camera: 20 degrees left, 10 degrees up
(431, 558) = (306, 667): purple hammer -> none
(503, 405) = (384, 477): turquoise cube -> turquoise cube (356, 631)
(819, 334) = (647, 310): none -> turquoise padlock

* _Required work_: Set down the listing above in full, please, exactly as it appears.

* _Reply_:
camera: 20 degrees left, 10 degrees up
(431, 558) = (306, 667): purple hammer -> none
(503, 405) = (384, 477): turquoise cube -> turquoise cube (356, 631)
(819, 334) = (647, 310): none -> turquoise padlock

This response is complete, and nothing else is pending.